▶ [Prompt]: Please return all lines of the data below containing the string "brick".

START Data shown

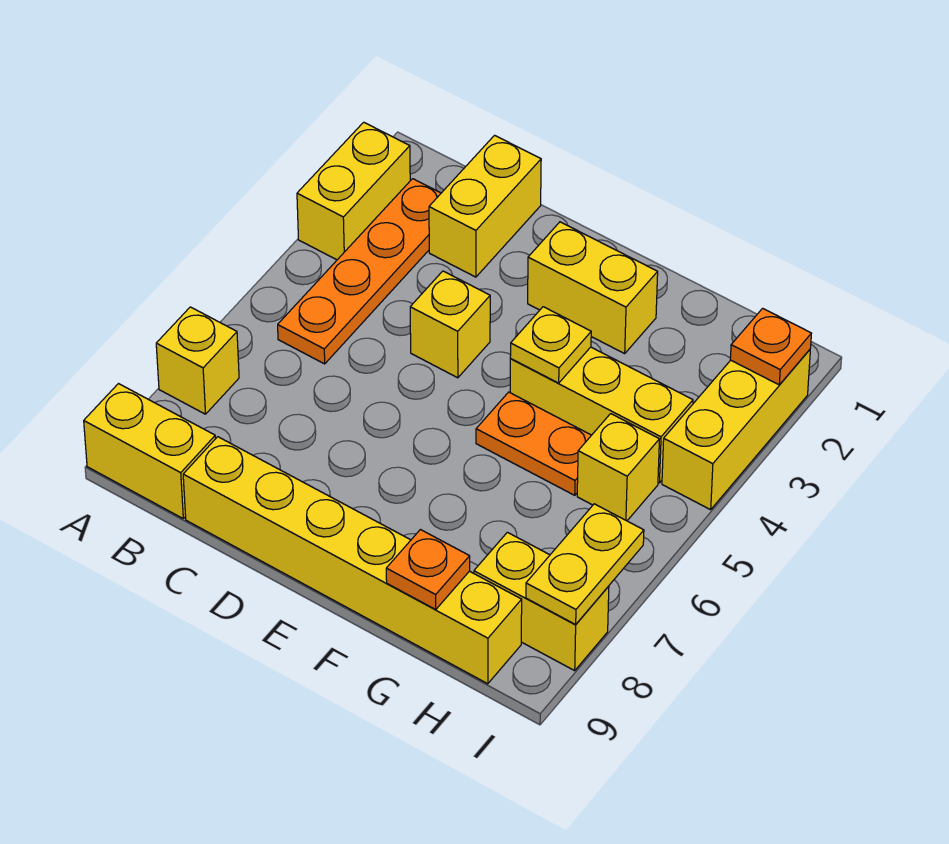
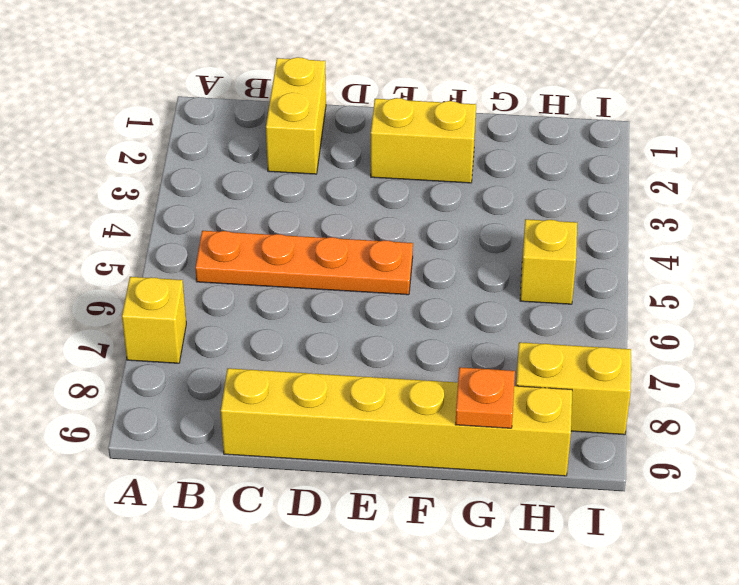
orange plate B5:E5 level 1 -> orange plate B2:B5 level 1
none -> yellow brick A2:A3 level 1
none -> yellow brick A9:B9 level 1
none -> yellow brick D4 level 1

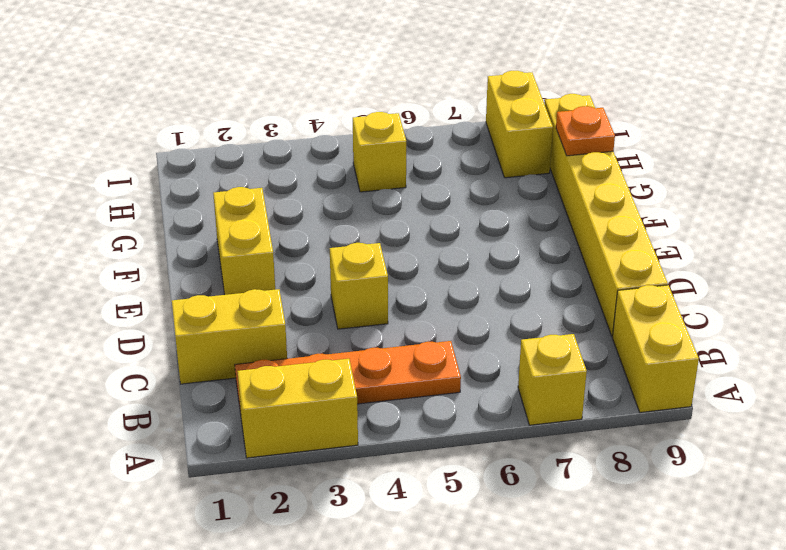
none -> yellow brick F4:H4 level 1
none -> orange plate F5:G5 level 1
none -> yellow brick I2:I4 level 1

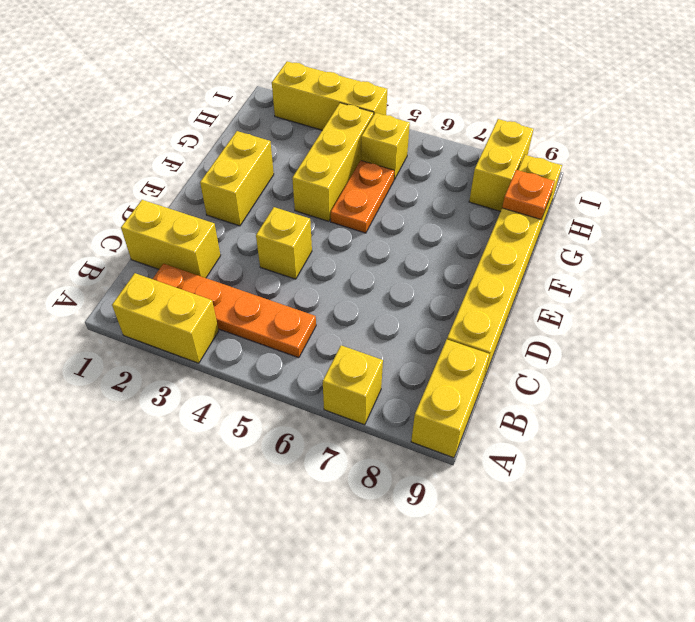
none -> yellow plate F4 level 2
none -> orange plate I2 level 2
none -> yellow plate I7:I8 level 2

END Data shown

▶ [Answer space]:
none -> yellow brick A2:A3 level 1
none -> yellow brick A9:B9 level 1
none -> yellow brick D4 level 1
none -> yellow brick F4:H4 level 1
none -> yellow brick I2:I4 level 1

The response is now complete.